What this task involves: Copy out exactly the stretch of the listing below that begins at the line containing "(591, 356) = (601, 322): white" and ends at the line containing "(422, 285) = (605, 367): blue", and copy nothing outside it.

:: Data shown ::

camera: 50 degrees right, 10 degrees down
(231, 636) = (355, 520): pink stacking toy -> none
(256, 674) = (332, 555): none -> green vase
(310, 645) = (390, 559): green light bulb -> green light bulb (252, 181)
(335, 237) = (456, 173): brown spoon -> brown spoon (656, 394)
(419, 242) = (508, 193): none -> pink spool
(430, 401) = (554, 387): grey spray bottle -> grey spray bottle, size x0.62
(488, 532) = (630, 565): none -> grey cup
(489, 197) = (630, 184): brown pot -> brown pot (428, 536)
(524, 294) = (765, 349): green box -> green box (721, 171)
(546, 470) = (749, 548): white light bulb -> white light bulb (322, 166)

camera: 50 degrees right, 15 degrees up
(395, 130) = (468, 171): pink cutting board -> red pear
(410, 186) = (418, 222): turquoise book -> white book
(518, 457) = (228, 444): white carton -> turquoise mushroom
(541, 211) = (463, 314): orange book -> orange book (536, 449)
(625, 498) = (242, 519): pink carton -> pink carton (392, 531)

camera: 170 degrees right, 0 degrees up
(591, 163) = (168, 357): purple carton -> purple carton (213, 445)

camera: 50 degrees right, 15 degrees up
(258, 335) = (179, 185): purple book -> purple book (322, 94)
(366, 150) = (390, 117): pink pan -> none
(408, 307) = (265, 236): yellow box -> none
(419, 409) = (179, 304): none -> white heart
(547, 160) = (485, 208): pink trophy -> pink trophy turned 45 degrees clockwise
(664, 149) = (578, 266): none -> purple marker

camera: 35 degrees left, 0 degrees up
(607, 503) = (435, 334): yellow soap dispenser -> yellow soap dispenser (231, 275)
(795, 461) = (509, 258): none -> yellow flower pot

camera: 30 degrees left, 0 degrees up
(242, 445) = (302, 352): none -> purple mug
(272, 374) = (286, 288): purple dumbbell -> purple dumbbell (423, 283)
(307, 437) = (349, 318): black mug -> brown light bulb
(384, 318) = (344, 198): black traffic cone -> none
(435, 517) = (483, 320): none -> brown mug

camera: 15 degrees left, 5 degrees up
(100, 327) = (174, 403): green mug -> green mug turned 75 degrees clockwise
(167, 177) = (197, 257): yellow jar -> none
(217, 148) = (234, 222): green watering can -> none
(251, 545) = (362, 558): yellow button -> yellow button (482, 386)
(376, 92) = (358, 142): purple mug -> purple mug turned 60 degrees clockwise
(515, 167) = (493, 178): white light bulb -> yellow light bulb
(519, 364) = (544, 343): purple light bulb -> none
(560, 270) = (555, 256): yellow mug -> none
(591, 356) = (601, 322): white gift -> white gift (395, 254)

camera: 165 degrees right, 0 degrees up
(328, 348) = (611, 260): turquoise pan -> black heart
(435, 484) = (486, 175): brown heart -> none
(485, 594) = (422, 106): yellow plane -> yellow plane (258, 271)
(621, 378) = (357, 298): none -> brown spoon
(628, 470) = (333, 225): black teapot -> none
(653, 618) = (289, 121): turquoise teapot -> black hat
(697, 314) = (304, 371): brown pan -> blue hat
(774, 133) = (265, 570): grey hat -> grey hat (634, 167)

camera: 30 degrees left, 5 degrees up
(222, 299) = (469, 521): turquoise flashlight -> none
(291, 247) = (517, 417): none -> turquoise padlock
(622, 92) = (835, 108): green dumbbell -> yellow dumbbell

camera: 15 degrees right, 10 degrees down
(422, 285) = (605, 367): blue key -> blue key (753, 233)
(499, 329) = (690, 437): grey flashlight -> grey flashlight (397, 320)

:::

Task output:
(591, 356) = (601, 322): white gift -> white gift (395, 254)

camera: 165 degrees right, 0 degrees up
(328, 348) = (611, 260): turquoise pan -> black heart
(435, 484) = (486, 175): brown heart -> none
(485, 594) = (422, 106): yellow plane -> yellow plane (258, 271)
(621, 378) = (357, 298): none -> brown spoon
(628, 470) = (333, 225): black teapot -> none
(653, 618) = (289, 121): turquoise teapot -> black hat
(697, 314) = (304, 371): brown pan -> blue hat
(774, 133) = (265, 570): grey hat -> grey hat (634, 167)

camera: 30 degrees left, 5 degrees up
(222, 299) = (469, 521): turquoise flashlight -> none
(291, 247) = (517, 417): none -> turquoise padlock
(622, 92) = (835, 108): green dumbbell -> yellow dumbbell

camera: 15 degrees right, 10 degrees down
(422, 285) = (605, 367): blue key -> blue key (753, 233)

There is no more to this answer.